** Data for review follows **

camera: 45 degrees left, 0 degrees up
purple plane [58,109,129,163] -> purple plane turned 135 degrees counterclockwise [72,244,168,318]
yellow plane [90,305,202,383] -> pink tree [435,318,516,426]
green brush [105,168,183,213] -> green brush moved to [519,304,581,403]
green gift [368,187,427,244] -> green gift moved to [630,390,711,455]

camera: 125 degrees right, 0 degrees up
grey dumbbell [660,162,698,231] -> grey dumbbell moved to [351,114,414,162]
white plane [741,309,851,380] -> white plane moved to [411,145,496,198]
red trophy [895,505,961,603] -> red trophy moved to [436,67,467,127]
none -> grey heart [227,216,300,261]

** End of Data for review **
** Data for review follows **

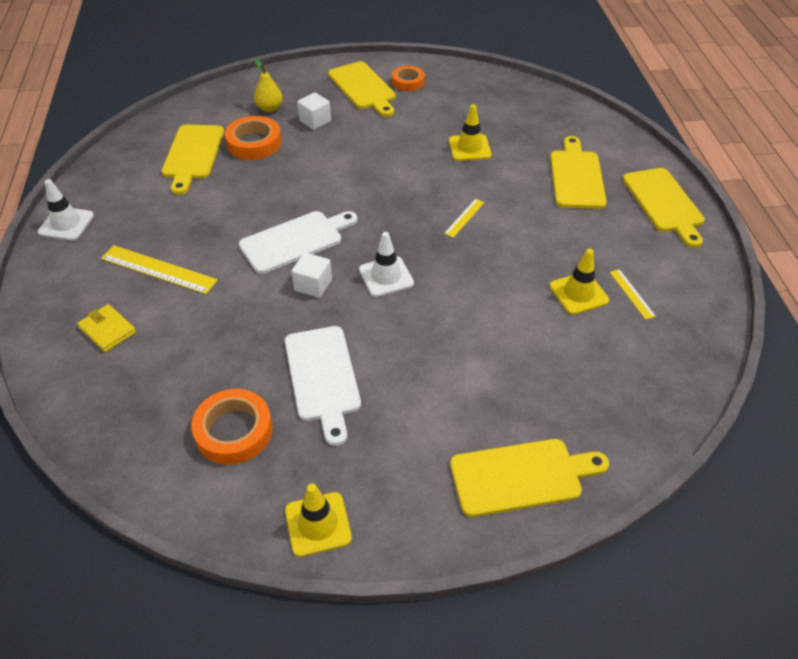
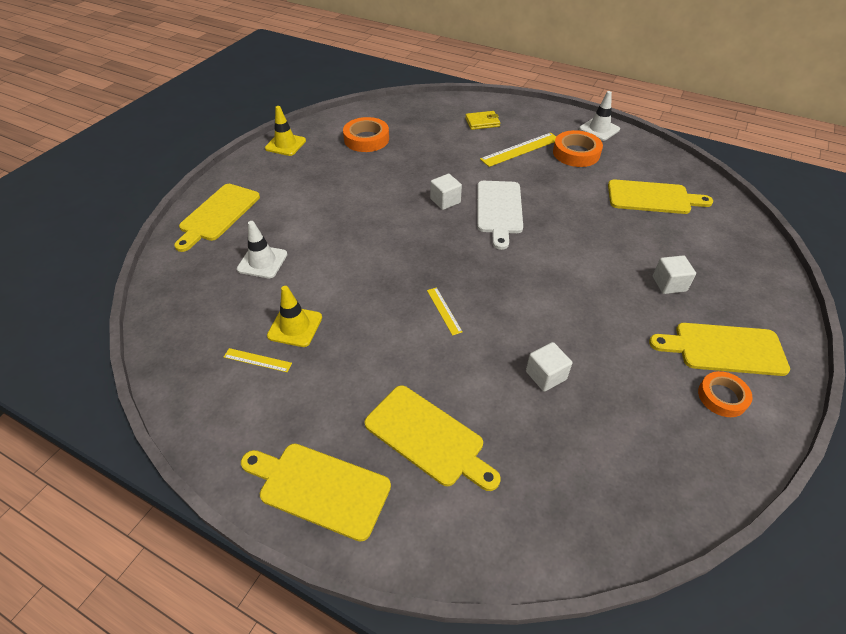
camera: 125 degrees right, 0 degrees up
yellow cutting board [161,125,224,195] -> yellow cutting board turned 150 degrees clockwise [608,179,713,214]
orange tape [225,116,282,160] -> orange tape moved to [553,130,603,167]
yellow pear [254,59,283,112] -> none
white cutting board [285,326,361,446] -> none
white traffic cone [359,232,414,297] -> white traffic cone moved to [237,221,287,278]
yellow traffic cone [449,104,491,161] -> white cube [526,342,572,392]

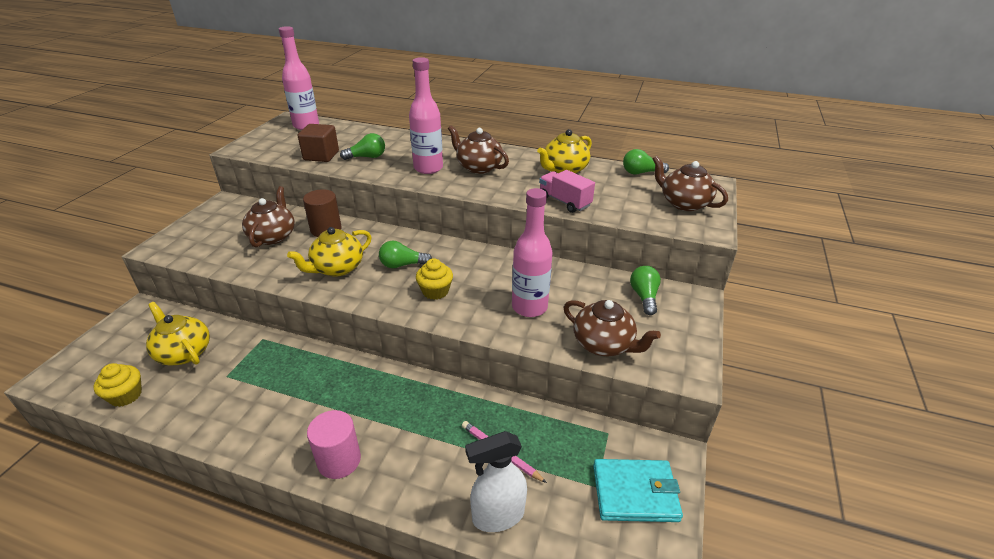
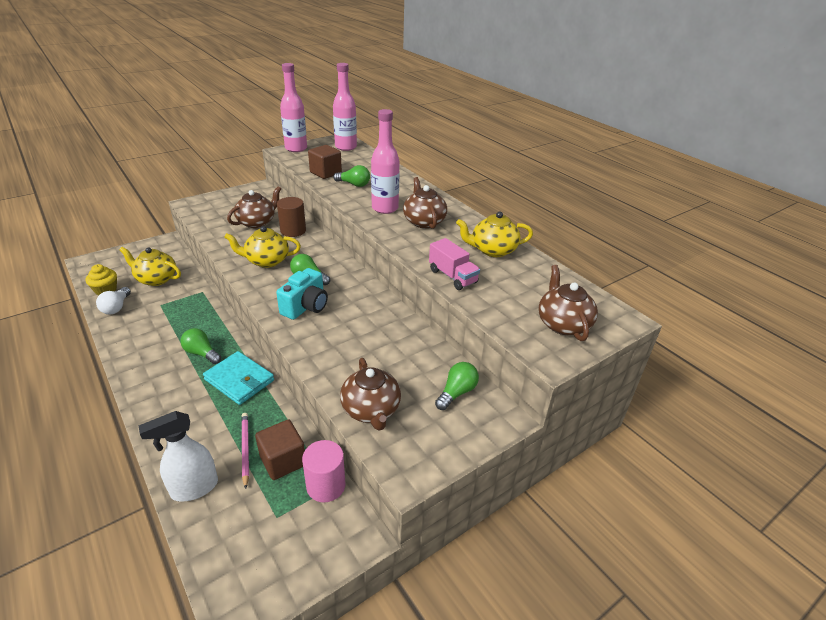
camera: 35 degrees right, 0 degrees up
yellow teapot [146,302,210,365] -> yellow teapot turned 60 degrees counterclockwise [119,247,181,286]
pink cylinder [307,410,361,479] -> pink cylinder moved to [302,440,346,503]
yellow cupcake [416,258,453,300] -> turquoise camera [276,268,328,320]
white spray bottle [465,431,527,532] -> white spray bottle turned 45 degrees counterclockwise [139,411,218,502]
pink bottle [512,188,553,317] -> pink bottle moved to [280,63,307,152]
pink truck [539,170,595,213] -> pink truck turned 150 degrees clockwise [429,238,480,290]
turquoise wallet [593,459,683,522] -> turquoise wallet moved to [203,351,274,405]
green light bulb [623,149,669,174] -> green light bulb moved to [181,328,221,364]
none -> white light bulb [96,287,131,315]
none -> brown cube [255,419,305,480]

** End of Data for review **

__Exercise brief__:
Repeat exactly the lines of the listing above, from the one with "yellow cupcake [416,258,453,300]" down to the one with "pink bottle [512,188,553,317]"; both of those lines belong in the range.

__Solution__:
yellow cupcake [416,258,453,300] -> turquoise camera [276,268,328,320]
white spray bottle [465,431,527,532] -> white spray bottle turned 45 degrees counterclockwise [139,411,218,502]
pink bottle [512,188,553,317] -> pink bottle moved to [280,63,307,152]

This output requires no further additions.